-- Work to complete --
Identify each line below that contains the word "with", and copy it out.

<<<<

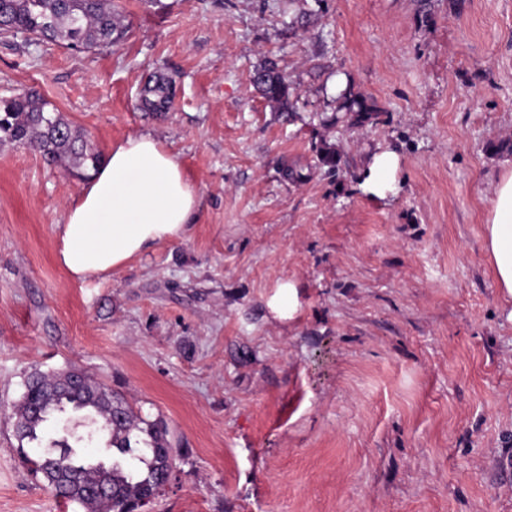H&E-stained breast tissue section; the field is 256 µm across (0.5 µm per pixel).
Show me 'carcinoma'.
Segmentation results:
<instances>
[{
  "instance_id": "obj_1",
  "label": "carcinoma",
  "mask_w": 512,
  "mask_h": 512,
  "mask_svg": "<svg viewBox=\"0 0 512 512\" xmlns=\"http://www.w3.org/2000/svg\"><path fill=\"white\" fill-rule=\"evenodd\" d=\"M37 35L38 40L67 47L113 45L128 34L117 0H0V34ZM254 85L281 112L295 111L299 96L277 60L269 58L256 71ZM174 97L168 78L148 80L140 106L165 112ZM349 117L352 127L377 125L384 111L348 86L336 97L335 112L322 119L325 127ZM27 145L49 164L71 172L94 169L101 154L82 130L58 112H48L29 94L0 99V143ZM318 165L331 174L339 169L336 147L323 140L316 147ZM17 432L29 447L19 446L23 462L41 475L58 498L84 512H133L138 503L154 501L170 481L174 448L166 422L142 414L117 391L87 380L72 368L53 377L30 374L24 384ZM108 439L91 454L87 448L99 430Z\"/></svg>"
}]
</instances>
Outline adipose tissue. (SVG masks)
Segmentation results:
<instances>
[{"instance_id":"adipose-tissue-1","label":"adipose tissue","mask_w":512,"mask_h":512,"mask_svg":"<svg viewBox=\"0 0 512 512\" xmlns=\"http://www.w3.org/2000/svg\"><path fill=\"white\" fill-rule=\"evenodd\" d=\"M395 151L372 155L361 189L383 200L398 191ZM485 248L494 276L512 298V166L490 187ZM199 194L179 157L149 133L113 143L66 205L57 261L77 282L106 277L152 247L185 236L195 224Z\"/></svg>"}]
</instances>
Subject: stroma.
Returning <instances> with one entry per match:
<instances>
[{
	"label": "stroma",
	"mask_w": 512,
	"mask_h": 512,
	"mask_svg": "<svg viewBox=\"0 0 512 512\" xmlns=\"http://www.w3.org/2000/svg\"><path fill=\"white\" fill-rule=\"evenodd\" d=\"M120 3L116 47L0 36V98L33 94L102 153L153 134L201 208L182 239L77 282L56 254L82 177L0 144V512H80L15 432L27 375L73 366L167 422L177 471L153 512H512V301L484 240L512 0H306L291 27L279 0ZM269 58L299 119L252 83ZM158 70L177 94L156 118L137 104ZM339 83L385 123L320 125ZM385 148L399 190L377 200L359 180Z\"/></svg>",
	"instance_id": "1"
}]
</instances>
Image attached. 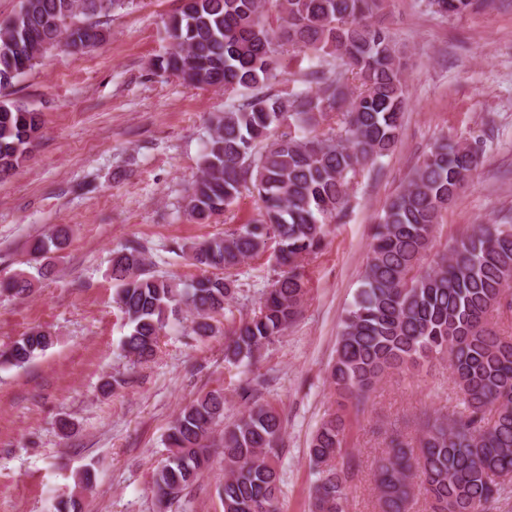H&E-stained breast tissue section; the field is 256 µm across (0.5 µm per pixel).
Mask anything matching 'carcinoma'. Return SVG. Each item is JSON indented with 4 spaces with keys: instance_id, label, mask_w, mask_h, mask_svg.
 <instances>
[{
    "instance_id": "1",
    "label": "carcinoma",
    "mask_w": 512,
    "mask_h": 512,
    "mask_svg": "<svg viewBox=\"0 0 512 512\" xmlns=\"http://www.w3.org/2000/svg\"><path fill=\"white\" fill-rule=\"evenodd\" d=\"M117 0H21L0 24V89L12 85L47 50L84 52L108 33L81 17L105 15ZM440 13L459 15L480 0H442ZM386 0H188L165 29L166 52L153 66L192 87L245 90L247 99L210 118L199 174L187 195L189 216L205 224L225 213L244 190L257 193L256 217L186 247L204 274L190 283L158 276L139 243L112 256L114 302L128 333L124 356L153 358L160 336L181 306L192 333L210 336L216 314L239 290L234 271L273 249L274 277L257 309L224 326L230 363H243L274 343L302 312L304 261L320 252L327 226L348 206V186L360 167L396 148L409 105L404 66L387 28L373 22ZM312 64L298 79H278L287 51ZM332 112L336 128L321 125ZM42 114L21 102L0 103V182L27 161ZM478 139L436 142L386 204L372 234L368 261L344 317L328 373L336 409L312 436L315 476L310 512H345L360 473L348 451L349 415L366 410L377 385L407 375L420 361L447 358L459 392L448 416L422 413L413 441L398 423L384 428L386 448L371 470L379 512H495L512 482V337L499 333L493 313L512 312V224H473L448 252L417 271L431 249L443 210L481 163ZM68 231L33 246L35 258L62 249ZM0 281L13 298L28 296L33 266ZM54 345L32 331L0 351V364L22 367ZM224 420V393L208 392L172 422L165 464L154 475L159 502L175 500L209 466L214 427ZM284 421L270 403L249 406L224 428L223 512H281L278 463Z\"/></svg>"
}]
</instances>
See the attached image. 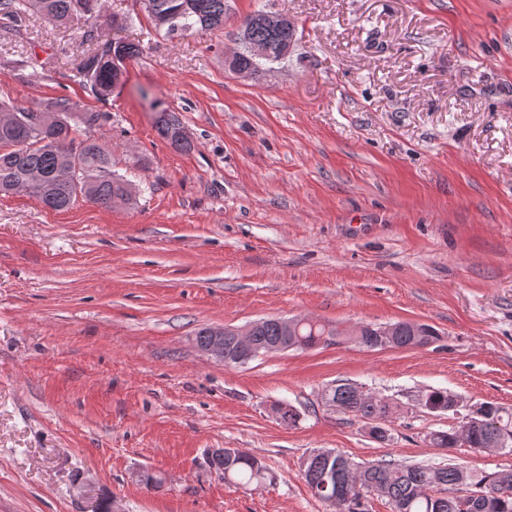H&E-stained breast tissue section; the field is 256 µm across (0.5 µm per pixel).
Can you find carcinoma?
<instances>
[{"label": "carcinoma", "mask_w": 512, "mask_h": 512, "mask_svg": "<svg viewBox=\"0 0 512 512\" xmlns=\"http://www.w3.org/2000/svg\"><path fill=\"white\" fill-rule=\"evenodd\" d=\"M147 16L155 30L167 35L194 30L213 31L224 28V0H143ZM102 11V0H0V27H16L26 17L36 15L59 26L75 19L95 22ZM88 45L75 64L79 84L95 99H107L123 78L124 64L112 61V43L94 29L80 32ZM251 38L267 45V62L280 61L282 46L296 41V31L271 32L256 26ZM230 65L258 71L262 62L246 48L234 53ZM0 195L20 190L38 199L46 208L65 211L80 199L104 208L116 204L132 205L136 194L133 185L112 170V151L98 136L109 122L107 112L80 110L72 99L60 96L44 105L24 106L0 102ZM161 138L174 149L187 153L193 142L180 134L182 122L174 111L162 110L155 122ZM393 345L415 348L439 341L436 330L420 325L416 336L407 322H399ZM344 332L329 324L305 325L299 334H285L276 319H264L256 328L253 342L264 349L285 344L296 350L312 349L323 343V336ZM338 411L361 420L389 418L393 406L375 395L359 393L350 383H338L330 394ZM450 394L430 390L421 405L430 413L448 411ZM512 412L491 402L477 405V415L461 421L448 431L427 435L429 443L451 451L465 440L470 447L490 450L503 438L512 441ZM209 465L224 475V480L238 486H259L266 470L254 456L236 451L232 457L212 459ZM303 476L310 493L326 502L336 492V485H348V496L336 501V512H366V501L377 495L387 499L392 512H512V469L502 470L475 481L477 490L463 492L471 476L454 463L398 464L381 460L358 464L345 454L309 456L303 461Z\"/></svg>", "instance_id": "1"}]
</instances>
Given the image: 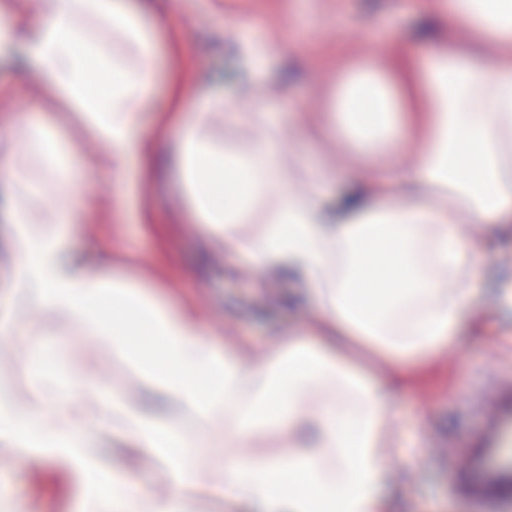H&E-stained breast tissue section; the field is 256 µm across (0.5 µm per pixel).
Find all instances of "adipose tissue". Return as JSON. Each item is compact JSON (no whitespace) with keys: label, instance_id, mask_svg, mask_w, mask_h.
<instances>
[{"label":"adipose tissue","instance_id":"ef3b65f1","mask_svg":"<svg viewBox=\"0 0 512 512\" xmlns=\"http://www.w3.org/2000/svg\"><path fill=\"white\" fill-rule=\"evenodd\" d=\"M440 11L449 29H468L472 40L427 33L421 50L395 68L365 65L337 84L325 127L352 132L360 147L382 156L371 180L301 156L306 188L286 187L267 201V183L280 171L275 139L223 147L207 128L218 111L237 127L271 124L270 113L259 101L241 114L230 98L200 86L172 150L189 218L211 227L226 250L248 255L256 269L301 281L318 312L314 337H293L249 362L240 347L209 340L187 312L76 257L83 210L72 152L56 125L27 122L24 149L41 160L60 206L43 215L34 205L42 184L22 180L14 163L0 165V188L10 193L11 246L22 257L0 311V335H16L11 311L24 304L78 317L156 394L223 426L225 440L241 447L256 429L276 426L296 450L272 462L228 460L208 484H198L182 454L192 440L140 399L106 397L90 375L55 380L39 346L26 366L29 400L0 401V448L30 465L67 460L84 502L106 498L112 512H186L199 495L223 502L225 512H321L325 505L384 512L391 417L370 370L350 358V344L364 341L386 360H425L446 347L474 298L448 289L444 276L475 278L492 255V234L512 230V0H440ZM86 21L109 26L121 53L106 55L85 34ZM0 52L20 55L24 69L81 107L91 132L112 146L105 163L125 198V173L147 142L138 118L158 73L156 33L142 11L132 0H52L39 24L20 15L1 19ZM93 66L106 75L105 89L92 88ZM409 137L419 142L411 167L397 152ZM460 222L486 226L489 238L461 239L454 230ZM380 240L395 246L391 286L365 295L364 249ZM108 304L121 317L106 321ZM129 323L160 340L163 361L126 341ZM313 386L329 398L307 416L302 403ZM100 429L131 437L139 453L164 461L167 494L147 493L128 470L106 465Z\"/></svg>","mask_w":512,"mask_h":512}]
</instances>
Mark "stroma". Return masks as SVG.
<instances>
[{
	"label": "stroma",
	"instance_id": "35a3bbf8",
	"mask_svg": "<svg viewBox=\"0 0 512 512\" xmlns=\"http://www.w3.org/2000/svg\"><path fill=\"white\" fill-rule=\"evenodd\" d=\"M146 2V20L164 21L155 95L142 115L148 134L170 145L180 136V127L167 122L171 87H179L185 102L193 103L202 76L238 71L244 37L283 38L294 49L272 61L262 84L225 82L235 107L251 111L256 97L265 96L282 147L327 166L353 160L365 177L376 176L373 158L347 134H324L321 114L342 71L379 58L384 40H392L399 51L414 41L417 0H319L323 19L317 24L308 20L305 0ZM294 109L299 119L292 122L288 114ZM20 112L59 123L72 148L75 183L85 207L75 242L79 252L107 258L127 279L159 288L172 303L187 306L220 345L236 344L248 353L272 350L285 331L306 332L315 326L313 307L283 303L299 291V284L254 269L245 254L210 244L206 226L186 217L173 171L137 163L135 194L117 207L115 177L101 163L110 145L92 134L78 112L47 86L21 76L4 58L0 123H13ZM472 286L476 297L463 329L431 362L404 360L393 368L366 345L352 346L355 360L373 369L392 417L389 512H474L466 499L449 494L448 464L469 448L486 394L512 383V314L503 312L493 283L479 277ZM18 319L22 335L0 336L1 396H24L22 370L37 343L51 351L55 377H66L89 362L106 392L141 388L139 377L114 360L96 332L81 322L52 321L36 308L21 310ZM168 422L199 439L192 463L200 480L208 479L216 460L238 454L226 446L223 431L206 428L186 406H174ZM100 440L108 463L129 468L145 490L165 489V472L154 459L124 452L123 439L111 433H101ZM0 461L6 465L0 472V512H12L16 502L25 512H76L82 489L68 479L64 463L37 468L10 454Z\"/></svg>",
	"mask_w": 512,
	"mask_h": 512
}]
</instances>
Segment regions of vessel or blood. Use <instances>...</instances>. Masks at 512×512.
Here are the masks:
<instances>
[{"label":"vessel or blood","instance_id":"b4317fda","mask_svg":"<svg viewBox=\"0 0 512 512\" xmlns=\"http://www.w3.org/2000/svg\"><path fill=\"white\" fill-rule=\"evenodd\" d=\"M486 405L463 463L448 469V489L479 512H512V385L497 387Z\"/></svg>","mask_w":512,"mask_h":512}]
</instances>
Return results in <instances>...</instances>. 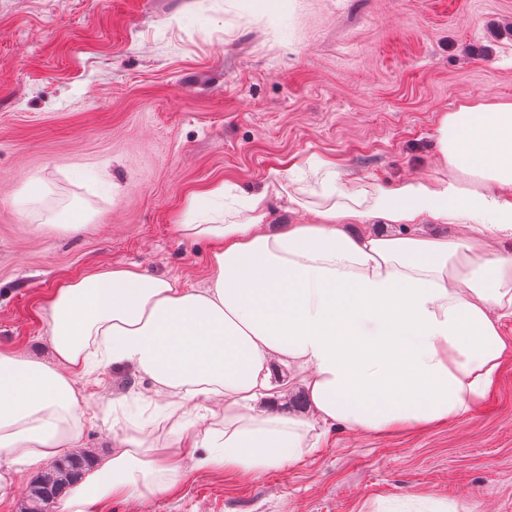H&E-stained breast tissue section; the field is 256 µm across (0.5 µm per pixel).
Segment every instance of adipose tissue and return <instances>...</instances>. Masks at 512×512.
<instances>
[{"label": "adipose tissue", "mask_w": 512, "mask_h": 512, "mask_svg": "<svg viewBox=\"0 0 512 512\" xmlns=\"http://www.w3.org/2000/svg\"><path fill=\"white\" fill-rule=\"evenodd\" d=\"M439 173L382 188L269 183L211 218L205 188L178 224L212 244L204 287L112 266L60 284L45 302L52 361L0 350V499L21 470L69 454L89 396L78 379L112 367L150 383L157 433L112 426L55 512H97L144 490L171 493L187 466L249 476L318 452L332 428L383 435L465 417L496 389L512 338V102L463 104L439 120ZM314 214L269 225L271 201ZM381 222L393 234H356ZM459 224L435 235L426 222ZM287 366L279 378V366ZM309 415L281 412L293 389ZM211 401L198 420L193 402Z\"/></svg>", "instance_id": "1"}]
</instances>
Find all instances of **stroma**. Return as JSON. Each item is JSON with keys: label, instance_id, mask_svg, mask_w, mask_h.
<instances>
[{"label": "stroma", "instance_id": "stroma-1", "mask_svg": "<svg viewBox=\"0 0 512 512\" xmlns=\"http://www.w3.org/2000/svg\"><path fill=\"white\" fill-rule=\"evenodd\" d=\"M512 102V0H0V349L50 359L43 310L65 280L114 265L202 287L206 241L177 223L191 191L296 185L321 162L391 186L438 170V121ZM88 216L61 225L69 208ZM104 419L154 420L147 380L105 368ZM119 405H112L114 397ZM512 512V362L485 404L393 436L330 432L302 462L239 478L187 469L169 495L105 512Z\"/></svg>", "mask_w": 512, "mask_h": 512}]
</instances>
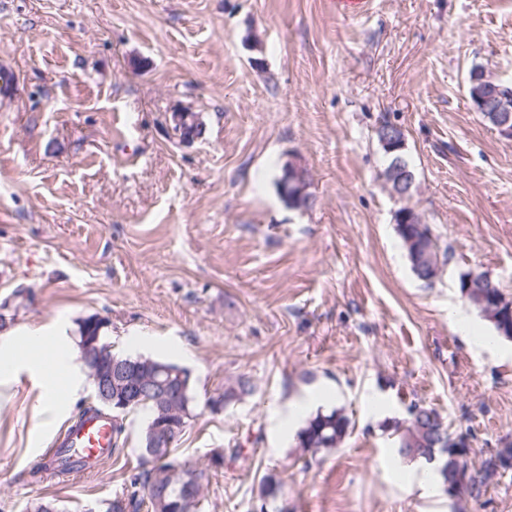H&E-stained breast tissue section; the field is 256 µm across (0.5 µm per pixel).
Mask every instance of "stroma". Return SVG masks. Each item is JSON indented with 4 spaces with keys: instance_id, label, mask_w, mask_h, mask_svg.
Here are the masks:
<instances>
[{
    "instance_id": "stroma-1",
    "label": "stroma",
    "mask_w": 512,
    "mask_h": 512,
    "mask_svg": "<svg viewBox=\"0 0 512 512\" xmlns=\"http://www.w3.org/2000/svg\"><path fill=\"white\" fill-rule=\"evenodd\" d=\"M477 65L512 83V0H371L356 19L329 0H0V338L39 327L40 355L53 337L74 353L97 316L114 352L188 368L176 455L242 450L202 512H248L265 474L288 512H512V471L454 503L380 428L419 401L476 457L512 441V340L458 288L485 271L512 296V140L470 103ZM180 109L202 139L170 134ZM386 122L416 175L405 201L379 177ZM291 159L309 207L277 192ZM406 205L448 247L430 286L396 230ZM241 375L253 394L211 411ZM47 383L0 376V512H94L139 466L142 411L111 458L32 477L96 405L85 377L47 415ZM333 408L351 435L302 455L307 414Z\"/></svg>"
}]
</instances>
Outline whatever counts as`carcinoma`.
<instances>
[{
  "label": "carcinoma",
  "mask_w": 512,
  "mask_h": 512,
  "mask_svg": "<svg viewBox=\"0 0 512 512\" xmlns=\"http://www.w3.org/2000/svg\"><path fill=\"white\" fill-rule=\"evenodd\" d=\"M512 93V87L500 81L492 83H469V95L479 94L488 100ZM389 163L381 172L385 183H390L391 170L410 169L403 152L384 151ZM397 232L406 250L411 270L425 283L433 282L448 259V249L441 246L427 224H399ZM458 288L470 306L482 314H494L496 322L493 328L497 337L512 339V298H508L499 283L485 272L472 274L466 272L459 277ZM105 322L99 317H88L79 324L78 338L96 336L99 346L107 350L106 356L114 355L110 343L104 340ZM142 367L148 372L166 369L174 372L178 379L180 396L172 400L176 412L175 431L170 426L159 429V438L174 437V433H183L193 417V376L191 371L178 364L150 358L139 357ZM253 393L250 380L241 375L236 381L225 387L224 392L207 401L214 410L224 407L233 400H240ZM385 431L395 445L399 456L403 458L434 459L438 464V473L448 499L462 498L465 493L478 492L500 472L512 470V443L506 442L488 457L476 464L470 461V446L462 443L460 437L449 432L448 423L432 407L412 403L408 407V417L402 421L383 424ZM351 429V420L341 411H318L305 421L297 433V447L305 452L316 453L339 447ZM173 448H156L154 455L142 454L140 468L129 478V486L122 495L107 503L104 512H140L147 507L150 512H201L203 498V479L205 472L186 462L172 457ZM86 466L82 453L77 448L60 446L53 452L49 462L43 463L32 471L36 475L53 469L59 473L70 472L77 467ZM282 487L272 475L264 476L258 486V495L252 512H287L275 507L281 496Z\"/></svg>",
  "instance_id": "1"
}]
</instances>
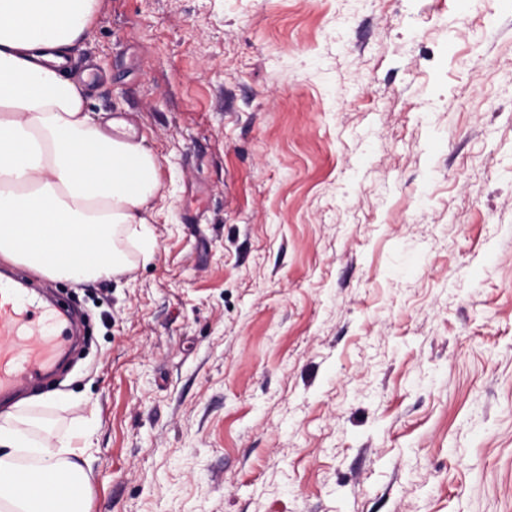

>>>>

-- Problem solution --
Returning <instances> with one entry per match:
Mask anything matching 'carcinoma'. Return SVG. Each item is JSON indented with 4 spaces with keys: instance_id, label, mask_w, mask_h, mask_svg.
Find all instances of "adipose tissue". Return as JSON. Each item is compact JSON (no whitespace) with keys: label, instance_id, mask_svg, mask_w, mask_h.
Find all instances of **stroma**. Return as JSON. Each item is JSON with keys: label, instance_id, mask_svg, mask_w, mask_h.
Mask every instance of "stroma". Return SVG masks. Each item is JSON indented with 4 spaces with keys: instance_id, label, mask_w, mask_h, mask_svg.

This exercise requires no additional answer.